Top of RECORDS PROVIDED

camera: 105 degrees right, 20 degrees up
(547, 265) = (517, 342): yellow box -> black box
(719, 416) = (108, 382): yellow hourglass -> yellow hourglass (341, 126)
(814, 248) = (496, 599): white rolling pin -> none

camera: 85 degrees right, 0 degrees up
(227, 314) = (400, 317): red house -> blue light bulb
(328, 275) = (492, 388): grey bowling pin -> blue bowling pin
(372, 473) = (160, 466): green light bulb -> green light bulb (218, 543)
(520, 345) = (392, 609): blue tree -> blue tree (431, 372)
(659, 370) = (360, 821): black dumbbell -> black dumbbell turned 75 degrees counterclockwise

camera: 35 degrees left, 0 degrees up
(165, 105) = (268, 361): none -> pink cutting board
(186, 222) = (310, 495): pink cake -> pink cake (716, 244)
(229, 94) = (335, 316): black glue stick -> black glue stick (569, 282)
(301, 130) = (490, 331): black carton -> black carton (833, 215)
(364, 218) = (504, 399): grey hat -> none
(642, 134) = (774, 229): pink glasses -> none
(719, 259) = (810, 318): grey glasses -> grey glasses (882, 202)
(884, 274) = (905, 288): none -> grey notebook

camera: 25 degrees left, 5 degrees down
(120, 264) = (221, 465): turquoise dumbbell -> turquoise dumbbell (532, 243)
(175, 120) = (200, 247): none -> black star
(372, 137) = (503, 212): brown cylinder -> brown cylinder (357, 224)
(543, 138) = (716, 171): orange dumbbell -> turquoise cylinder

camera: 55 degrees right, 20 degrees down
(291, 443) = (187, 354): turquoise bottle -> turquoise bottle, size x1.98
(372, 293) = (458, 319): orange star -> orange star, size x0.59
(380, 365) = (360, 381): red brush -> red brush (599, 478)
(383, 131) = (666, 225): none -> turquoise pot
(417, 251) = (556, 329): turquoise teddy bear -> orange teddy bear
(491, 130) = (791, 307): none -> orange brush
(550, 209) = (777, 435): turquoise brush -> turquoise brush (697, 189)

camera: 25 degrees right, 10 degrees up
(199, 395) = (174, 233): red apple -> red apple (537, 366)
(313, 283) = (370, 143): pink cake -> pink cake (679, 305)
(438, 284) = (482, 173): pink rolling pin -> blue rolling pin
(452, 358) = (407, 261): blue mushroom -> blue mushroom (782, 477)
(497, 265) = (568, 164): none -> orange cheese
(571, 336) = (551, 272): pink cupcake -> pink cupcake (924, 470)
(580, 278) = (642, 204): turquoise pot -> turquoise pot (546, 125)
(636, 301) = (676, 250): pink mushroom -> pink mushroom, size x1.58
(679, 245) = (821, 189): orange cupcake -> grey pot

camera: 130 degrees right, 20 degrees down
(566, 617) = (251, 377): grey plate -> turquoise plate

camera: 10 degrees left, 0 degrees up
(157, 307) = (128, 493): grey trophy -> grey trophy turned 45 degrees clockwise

Bottom of RECORDS PROVIDED

Within the entries, count the lines that contain the word "light". Give that number and no more.

2